_Exercise_.
Reproduce each of the rows below verbatim, in the same order and with one row per line.

_Available records_.
++++++++++++++++++++

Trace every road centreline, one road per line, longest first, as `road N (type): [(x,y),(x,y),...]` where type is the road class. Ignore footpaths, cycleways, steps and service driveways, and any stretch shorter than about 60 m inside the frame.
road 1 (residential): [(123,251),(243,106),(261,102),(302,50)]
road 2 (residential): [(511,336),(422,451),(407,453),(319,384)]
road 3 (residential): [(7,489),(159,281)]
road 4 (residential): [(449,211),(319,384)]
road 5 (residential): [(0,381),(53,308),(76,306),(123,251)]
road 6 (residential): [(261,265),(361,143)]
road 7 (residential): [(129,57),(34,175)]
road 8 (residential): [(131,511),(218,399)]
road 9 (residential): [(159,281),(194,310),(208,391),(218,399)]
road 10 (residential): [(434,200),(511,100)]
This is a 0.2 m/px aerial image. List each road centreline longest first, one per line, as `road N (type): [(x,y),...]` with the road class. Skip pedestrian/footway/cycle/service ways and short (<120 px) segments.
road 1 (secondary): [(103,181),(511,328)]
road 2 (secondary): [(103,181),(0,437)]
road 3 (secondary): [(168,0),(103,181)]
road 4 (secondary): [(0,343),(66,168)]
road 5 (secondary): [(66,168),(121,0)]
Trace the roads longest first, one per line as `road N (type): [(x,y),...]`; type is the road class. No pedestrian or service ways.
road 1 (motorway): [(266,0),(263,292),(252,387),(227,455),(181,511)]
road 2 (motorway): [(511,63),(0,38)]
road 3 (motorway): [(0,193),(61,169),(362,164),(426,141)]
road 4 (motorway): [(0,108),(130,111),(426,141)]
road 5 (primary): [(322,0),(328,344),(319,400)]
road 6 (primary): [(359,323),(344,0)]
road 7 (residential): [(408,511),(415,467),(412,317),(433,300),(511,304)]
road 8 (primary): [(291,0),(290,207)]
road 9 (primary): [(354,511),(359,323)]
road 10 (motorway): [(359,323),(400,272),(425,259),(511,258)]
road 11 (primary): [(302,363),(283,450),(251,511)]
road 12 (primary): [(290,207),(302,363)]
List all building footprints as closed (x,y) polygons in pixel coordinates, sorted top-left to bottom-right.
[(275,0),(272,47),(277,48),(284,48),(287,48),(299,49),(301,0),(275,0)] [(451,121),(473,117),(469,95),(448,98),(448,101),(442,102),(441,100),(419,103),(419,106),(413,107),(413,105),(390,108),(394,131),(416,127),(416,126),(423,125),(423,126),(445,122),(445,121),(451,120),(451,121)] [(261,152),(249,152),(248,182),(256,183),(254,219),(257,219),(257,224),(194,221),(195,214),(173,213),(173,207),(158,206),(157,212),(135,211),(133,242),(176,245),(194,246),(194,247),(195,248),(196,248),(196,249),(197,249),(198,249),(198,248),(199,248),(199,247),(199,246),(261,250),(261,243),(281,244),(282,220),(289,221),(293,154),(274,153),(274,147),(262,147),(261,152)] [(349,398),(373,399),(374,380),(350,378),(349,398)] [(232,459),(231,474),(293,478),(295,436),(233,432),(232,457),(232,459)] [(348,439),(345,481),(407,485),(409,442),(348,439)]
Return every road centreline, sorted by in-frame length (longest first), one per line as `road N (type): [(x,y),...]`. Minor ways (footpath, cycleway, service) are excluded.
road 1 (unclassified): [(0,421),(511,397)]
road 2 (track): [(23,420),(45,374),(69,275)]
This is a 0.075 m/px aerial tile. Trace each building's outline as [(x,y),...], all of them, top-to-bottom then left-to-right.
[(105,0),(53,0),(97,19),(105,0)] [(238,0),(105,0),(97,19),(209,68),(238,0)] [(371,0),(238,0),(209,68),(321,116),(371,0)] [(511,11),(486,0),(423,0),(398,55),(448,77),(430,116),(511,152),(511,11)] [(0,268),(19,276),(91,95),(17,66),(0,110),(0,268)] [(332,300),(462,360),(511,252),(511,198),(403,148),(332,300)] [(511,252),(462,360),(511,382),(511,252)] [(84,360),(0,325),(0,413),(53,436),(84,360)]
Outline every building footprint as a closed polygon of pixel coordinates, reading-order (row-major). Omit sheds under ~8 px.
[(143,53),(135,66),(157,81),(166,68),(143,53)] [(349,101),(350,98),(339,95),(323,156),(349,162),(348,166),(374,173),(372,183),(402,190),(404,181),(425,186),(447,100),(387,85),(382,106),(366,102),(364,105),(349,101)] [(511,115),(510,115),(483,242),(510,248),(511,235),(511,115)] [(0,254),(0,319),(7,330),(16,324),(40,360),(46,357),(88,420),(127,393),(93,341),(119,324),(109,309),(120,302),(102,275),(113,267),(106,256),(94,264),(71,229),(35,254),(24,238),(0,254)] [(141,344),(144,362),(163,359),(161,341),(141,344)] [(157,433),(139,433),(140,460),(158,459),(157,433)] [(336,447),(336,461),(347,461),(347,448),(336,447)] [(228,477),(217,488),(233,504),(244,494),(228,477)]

++++++++++++++++++++

_Finished answer_.
Trace every road centreline, one road per line, longest first, as `road N (type): [(x,y),(x,y),...]` where type is the road class. Ignore footpaths, cycleways, steps and service driveways, and any stretch shorter than about 60 m inside the frame.
road 1 (residential): [(123,251),(243,106),(261,102),(302,50)]
road 2 (residential): [(511,336),(422,451),(407,453),(319,384)]
road 3 (residential): [(7,489),(159,281)]
road 4 (residential): [(449,211),(319,384)]
road 5 (residential): [(0,381),(53,308),(76,306),(123,251)]
road 6 (residential): [(261,265),(361,143)]
road 7 (residential): [(129,57),(34,175)]
road 8 (residential): [(131,511),(218,399)]
road 9 (residential): [(159,281),(194,310),(208,391),(218,399)]
road 10 (residential): [(434,200),(511,100)]
This is a 0.2 m/px aerial image. List each road centreline longest first, one per line, as `road N (type): [(x,y),...]` with the road class. Skip pedestrian/footway/cycle/service ways and short (<120 px) segments.
road 1 (secondary): [(103,181),(511,328)]
road 2 (secondary): [(103,181),(0,437)]
road 3 (secondary): [(168,0),(103,181)]
road 4 (secondary): [(0,343),(66,168)]
road 5 (secondary): [(66,168),(121,0)]
Trace the roads longest first, one per line as `road N (type): [(x,y),...]`; type is the road class. No pedestrian or service ways.
road 1 (motorway): [(266,0),(263,292),(252,387),(227,455),(181,511)]
road 2 (motorway): [(511,63),(0,38)]
road 3 (motorway): [(0,193),(61,169),(362,164),(426,141)]
road 4 (motorway): [(0,108),(130,111),(426,141)]
road 5 (primary): [(322,0),(328,344),(319,400)]
road 6 (primary): [(359,323),(344,0)]
road 7 (residential): [(408,511),(415,467),(412,317),(433,300),(511,304)]
road 8 (primary): [(291,0),(290,207)]
road 9 (primary): [(354,511),(359,323)]
road 10 (motorway): [(359,323),(400,272),(425,259),(511,258)]
road 11 (primary): [(302,363),(283,450),(251,511)]
road 12 (primary): [(290,207),(302,363)]
List all building footprints as closed (x,y) polygons in pixel coordinates, sorted top-left to bottom-right.
[(275,0),(272,47),(277,48),(284,48),(287,48),(299,49),(301,0),(275,0)] [(451,121),(473,117),(469,95),(448,98),(448,101),(442,102),(441,100),(419,103),(419,106),(413,107),(413,105),(390,108),(394,131),(416,127),(416,126),(423,125),(423,126),(445,122),(445,121),(451,120),(451,121)] [(261,152),(249,152),(248,182),(256,183),(254,219),(257,219),(257,224),(194,221),(195,214),(173,213),(173,207),(158,206),(157,212),(135,211),(133,242),(176,245),(194,246),(194,247),(195,248),(196,248),(196,249),(197,249),(198,249),(198,248),(199,248),(199,247),(199,246),(261,250),(261,243),(281,244),(282,220),(289,221),(293,154),(274,153),(274,147),(262,147),(261,152)] [(349,398),(373,399),(374,380),(350,378),(349,398)] [(232,459),(231,474),(293,478),(295,436),(233,432),(232,457),(232,459)] [(348,439),(345,481),(407,485),(409,442),(348,439)]
Return every road centreline, sorted by in-frame length (longest first), one per line as `road N (type): [(x,y),...]`. Minor ways (footpath, cycleway, service) are excluded.
road 1 (unclassified): [(0,421),(511,397)]
road 2 (track): [(23,420),(45,374),(69,275)]
This is a 0.075 m/px aerial tile. Trace each building's outline as [(x,y),...], all of them, top-to-bottom then left-to-right.
[(105,0),(53,0),(97,19),(105,0)] [(238,0),(105,0),(97,19),(209,68),(238,0)] [(371,0),(238,0),(209,68),(321,116),(371,0)] [(511,11),(486,0),(423,0),(398,55),(448,77),(430,116),(511,152),(511,11)] [(0,268),(19,276),(91,95),(17,66),(0,110),(0,268)] [(332,300),(462,360),(511,252),(511,198),(403,148),(332,300)] [(511,252),(462,360),(511,382),(511,252)] [(84,360),(0,325),(0,413),(53,436),(84,360)]
Outline every building footprint as a closed polygon of pixel coordinates, reading-order (row-major). Omit sheds under ~8 px.
[(143,53),(135,66),(157,81),(166,68),(143,53)] [(349,101),(350,98),(339,95),(323,156),(349,162),(348,166),(374,173),(372,183),(402,190),(404,181),(425,186),(447,100),(387,85),(382,106),(366,102),(364,105),(349,101)] [(511,115),(510,115),(483,242),(510,248),(511,235),(511,115)] [(0,254),(0,319),(7,330),(16,324),(40,360),(46,357),(88,420),(127,393),(93,341),(119,324),(109,309),(120,302),(102,275),(113,267),(106,256),(94,264),(71,229),(35,254),(24,238),(0,254)] [(141,344),(144,362),(163,359),(161,341),(141,344)] [(157,433),(139,433),(140,460),(158,459),(157,433)] [(336,447),(336,461),(347,461),(347,448),(336,447)] [(228,477),(217,488),(233,504),(244,494),(228,477)]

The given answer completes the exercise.